- _Required action_
With the line that contains "none -> red plate A3:C4 level 1" as the final line, return every line from the start of the data below exactly.

Entries shown START

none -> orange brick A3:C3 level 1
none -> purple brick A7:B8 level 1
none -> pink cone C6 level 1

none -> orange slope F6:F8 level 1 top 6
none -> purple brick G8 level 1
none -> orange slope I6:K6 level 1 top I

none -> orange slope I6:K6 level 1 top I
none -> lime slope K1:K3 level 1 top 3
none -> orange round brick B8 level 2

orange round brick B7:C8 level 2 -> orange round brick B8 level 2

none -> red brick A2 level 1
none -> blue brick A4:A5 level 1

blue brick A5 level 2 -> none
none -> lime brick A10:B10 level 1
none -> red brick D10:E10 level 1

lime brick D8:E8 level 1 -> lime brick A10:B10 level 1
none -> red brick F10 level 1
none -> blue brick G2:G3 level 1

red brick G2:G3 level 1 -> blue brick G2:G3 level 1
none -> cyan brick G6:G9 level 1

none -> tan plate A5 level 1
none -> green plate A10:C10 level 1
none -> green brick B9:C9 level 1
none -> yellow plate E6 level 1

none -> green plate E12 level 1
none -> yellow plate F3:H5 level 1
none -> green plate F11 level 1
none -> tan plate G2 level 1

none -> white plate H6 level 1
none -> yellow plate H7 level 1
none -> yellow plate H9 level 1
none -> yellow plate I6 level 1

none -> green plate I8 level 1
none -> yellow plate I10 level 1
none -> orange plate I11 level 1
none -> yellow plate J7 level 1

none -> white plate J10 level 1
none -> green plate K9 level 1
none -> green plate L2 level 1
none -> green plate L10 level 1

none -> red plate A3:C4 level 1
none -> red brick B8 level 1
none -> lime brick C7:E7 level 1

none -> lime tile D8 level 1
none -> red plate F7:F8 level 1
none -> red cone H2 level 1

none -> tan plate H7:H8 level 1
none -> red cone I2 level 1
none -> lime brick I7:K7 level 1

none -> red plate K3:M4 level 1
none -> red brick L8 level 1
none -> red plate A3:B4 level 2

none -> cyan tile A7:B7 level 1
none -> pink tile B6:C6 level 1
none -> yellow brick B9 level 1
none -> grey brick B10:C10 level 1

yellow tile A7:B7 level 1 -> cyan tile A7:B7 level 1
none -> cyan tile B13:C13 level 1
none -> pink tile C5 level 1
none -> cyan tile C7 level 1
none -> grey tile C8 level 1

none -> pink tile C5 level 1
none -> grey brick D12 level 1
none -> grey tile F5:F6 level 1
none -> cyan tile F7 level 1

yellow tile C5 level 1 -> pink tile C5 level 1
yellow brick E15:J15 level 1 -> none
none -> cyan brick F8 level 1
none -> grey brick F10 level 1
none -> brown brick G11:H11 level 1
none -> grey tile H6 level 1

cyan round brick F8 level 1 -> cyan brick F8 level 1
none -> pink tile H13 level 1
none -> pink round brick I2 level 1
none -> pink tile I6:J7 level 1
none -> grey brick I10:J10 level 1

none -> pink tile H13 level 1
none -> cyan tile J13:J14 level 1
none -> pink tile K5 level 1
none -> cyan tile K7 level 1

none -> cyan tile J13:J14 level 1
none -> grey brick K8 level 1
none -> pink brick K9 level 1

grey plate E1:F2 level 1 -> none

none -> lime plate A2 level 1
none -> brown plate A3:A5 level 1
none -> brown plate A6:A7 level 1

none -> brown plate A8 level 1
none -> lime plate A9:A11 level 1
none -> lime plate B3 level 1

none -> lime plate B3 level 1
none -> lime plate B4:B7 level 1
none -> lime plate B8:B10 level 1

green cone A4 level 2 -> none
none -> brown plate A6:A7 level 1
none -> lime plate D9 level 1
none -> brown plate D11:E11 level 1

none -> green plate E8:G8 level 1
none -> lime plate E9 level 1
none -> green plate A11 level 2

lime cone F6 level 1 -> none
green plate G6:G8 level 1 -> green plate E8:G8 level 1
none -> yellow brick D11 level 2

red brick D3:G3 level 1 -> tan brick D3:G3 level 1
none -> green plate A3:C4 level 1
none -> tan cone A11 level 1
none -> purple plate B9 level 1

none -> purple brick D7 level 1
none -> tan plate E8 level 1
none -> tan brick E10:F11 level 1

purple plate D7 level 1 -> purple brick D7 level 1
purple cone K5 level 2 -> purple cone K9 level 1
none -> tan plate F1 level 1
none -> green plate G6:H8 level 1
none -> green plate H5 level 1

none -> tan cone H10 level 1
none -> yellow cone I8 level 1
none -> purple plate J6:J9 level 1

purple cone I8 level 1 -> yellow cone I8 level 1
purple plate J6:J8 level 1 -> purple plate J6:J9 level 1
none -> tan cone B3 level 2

Entries shown END

- _Exercise output_
none -> orange brick A3:C3 level 1
none -> purple brick A7:B8 level 1
none -> pink cone C6 level 1

none -> orange slope F6:F8 level 1 top 6
none -> purple brick G8 level 1
none -> orange slope I6:K6 level 1 top I

none -> orange slope I6:K6 level 1 top I
none -> lime slope K1:K3 level 1 top 3
none -> orange round brick B8 level 2

orange round brick B7:C8 level 2 -> orange round brick B8 level 2

none -> red brick A2 level 1
none -> blue brick A4:A5 level 1

blue brick A5 level 2 -> none
none -> lime brick A10:B10 level 1
none -> red brick D10:E10 level 1

lime brick D8:E8 level 1 -> lime brick A10:B10 level 1
none -> red brick F10 level 1
none -> blue brick G2:G3 level 1

red brick G2:G3 level 1 -> blue brick G2:G3 level 1
none -> cyan brick G6:G9 level 1

none -> tan plate A5 level 1
none -> green plate A10:C10 level 1
none -> green brick B9:C9 level 1
none -> yellow plate E6 level 1

none -> green plate E12 level 1
none -> yellow plate F3:H5 level 1
none -> green plate F11 level 1
none -> tan plate G2 level 1

none -> white plate H6 level 1
none -> yellow plate H7 level 1
none -> yellow plate H9 level 1
none -> yellow plate I6 level 1

none -> green plate I8 level 1
none -> yellow plate I10 level 1
none -> orange plate I11 level 1
none -> yellow plate J7 level 1

none -> white plate J10 level 1
none -> green plate K9 level 1
none -> green plate L2 level 1
none -> green plate L10 level 1

none -> red plate A3:C4 level 1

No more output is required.